Exercise objective:
Give back the records below exactly, omitting the pictures.

□ □ □

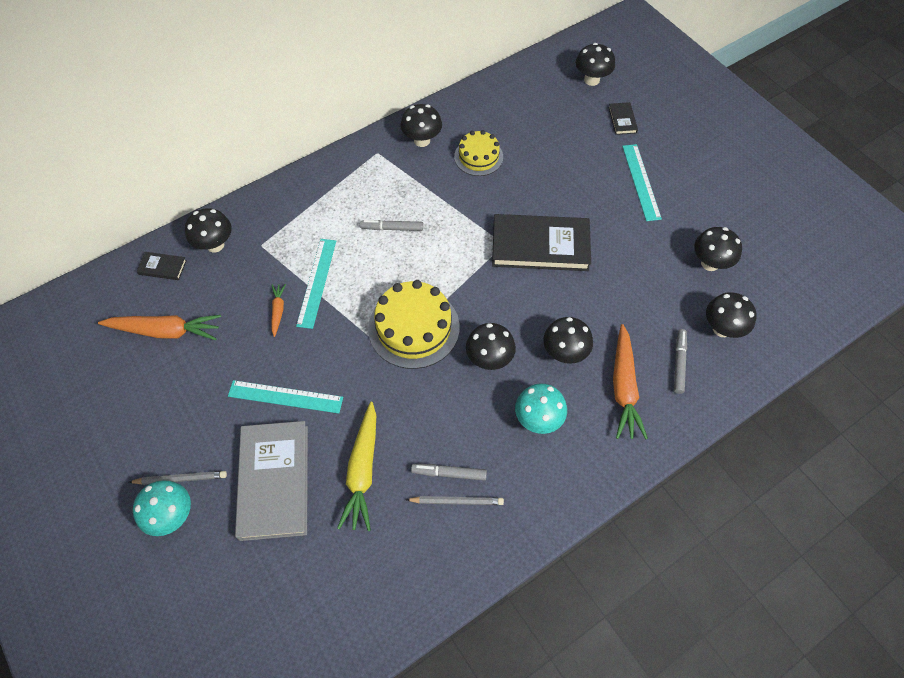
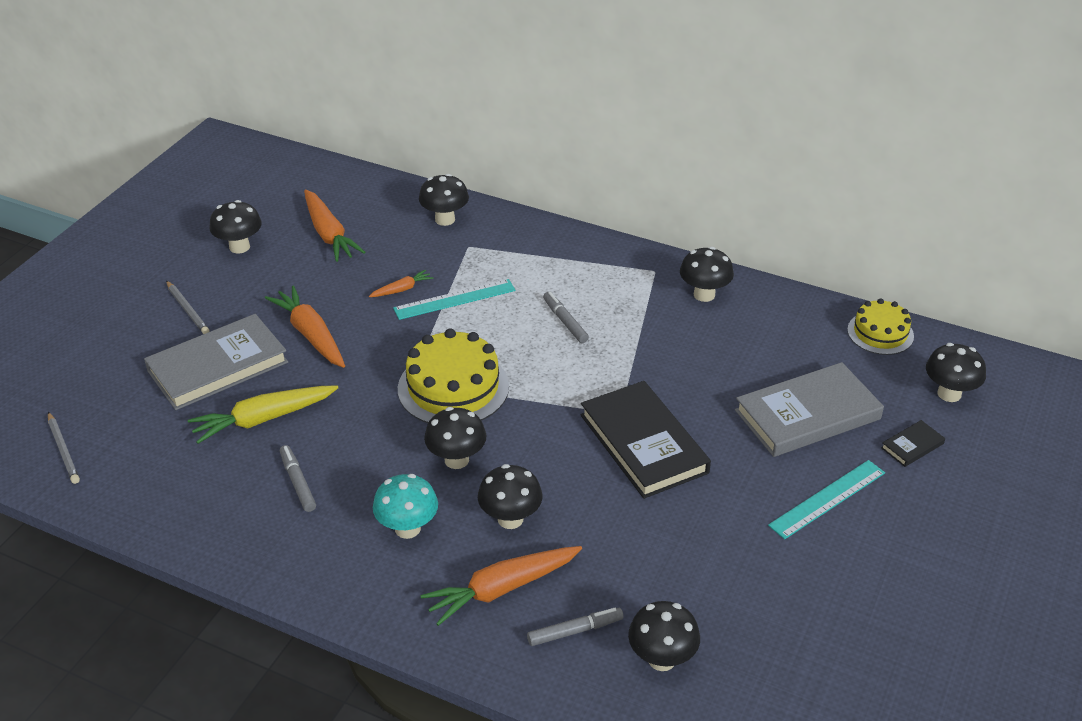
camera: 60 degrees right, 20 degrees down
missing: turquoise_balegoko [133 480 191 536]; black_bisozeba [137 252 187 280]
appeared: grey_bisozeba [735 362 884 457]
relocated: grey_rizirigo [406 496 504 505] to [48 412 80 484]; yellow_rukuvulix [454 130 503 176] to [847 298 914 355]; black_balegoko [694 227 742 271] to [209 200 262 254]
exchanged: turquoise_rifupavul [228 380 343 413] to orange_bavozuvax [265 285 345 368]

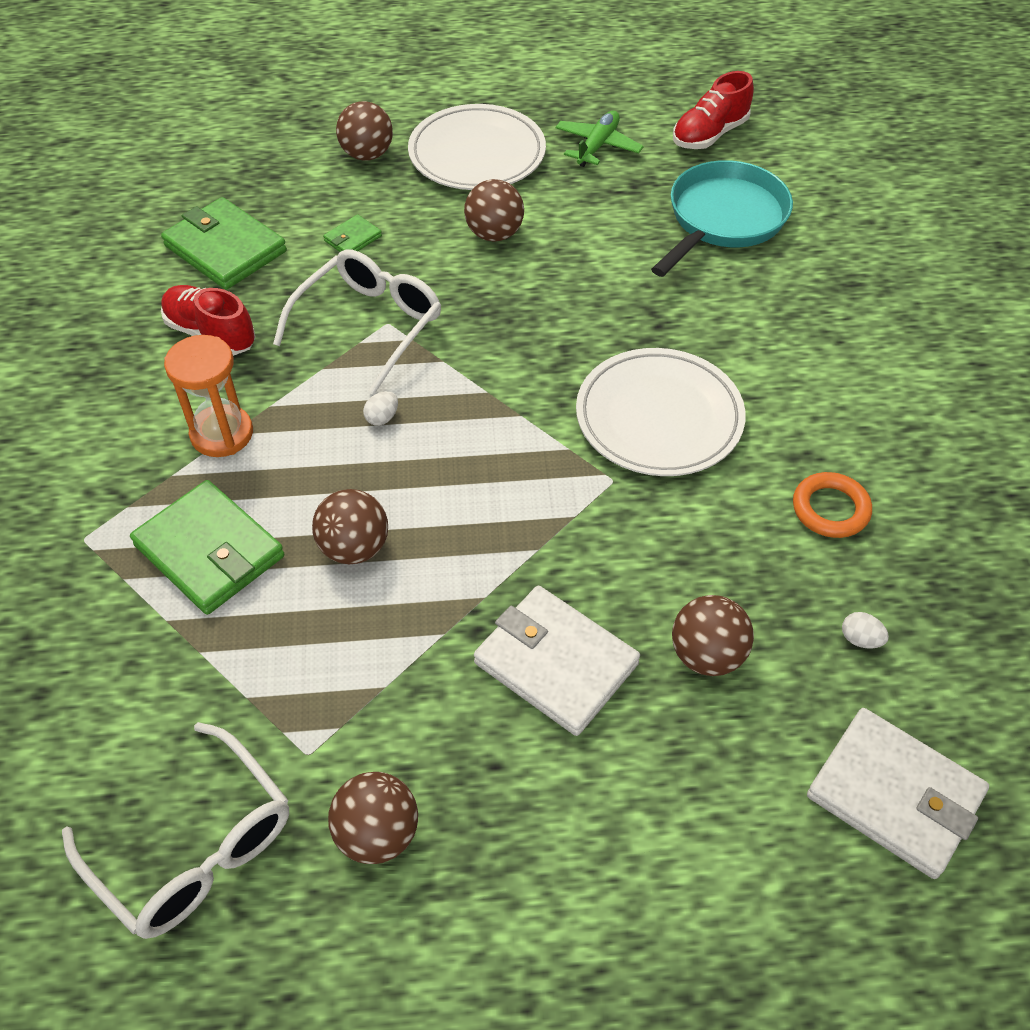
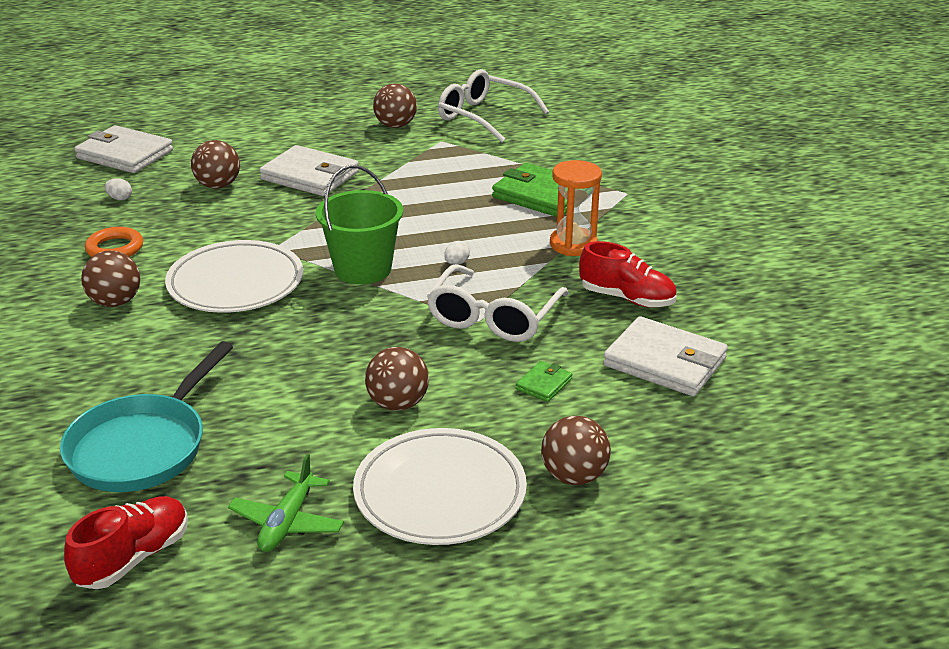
camera: 170 degrees right, 20 degrees down
appeared: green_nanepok [316 165 403 284]
relocated: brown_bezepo [312 489 388 565] to [81 250 140 307]
colour: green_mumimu [161 197 287 290] to white_mumimu [603 316 728 396]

□ □ □

Reply to the exercise:
camera: 60 degrees right, 20 degrees down
missing: turquoise_balegoko [133 480 191 536]; black_bisozeba [137 252 187 280]
appeared: grey_bisozeba [735 362 884 457]
relocated: grey_rizirigo [406 496 504 505] to [48 412 80 484]; yellow_rukuvulix [454 130 503 176] to [847 298 914 355]; black_balegoko [694 227 742 271] to [209 200 262 254]
exchanged: turquoise_rifupavul [228 380 343 413] to orange_bavozuvax [265 285 345 368]

camera: 170 degrees right, 20 degrees down
appeared: green_nanepok [316 165 403 284]
relocated: brown_bezepo [312 489 388 565] to [81 250 140 307]
colour: green_mumimu [161 197 287 290] to white_mumimu [603 316 728 396]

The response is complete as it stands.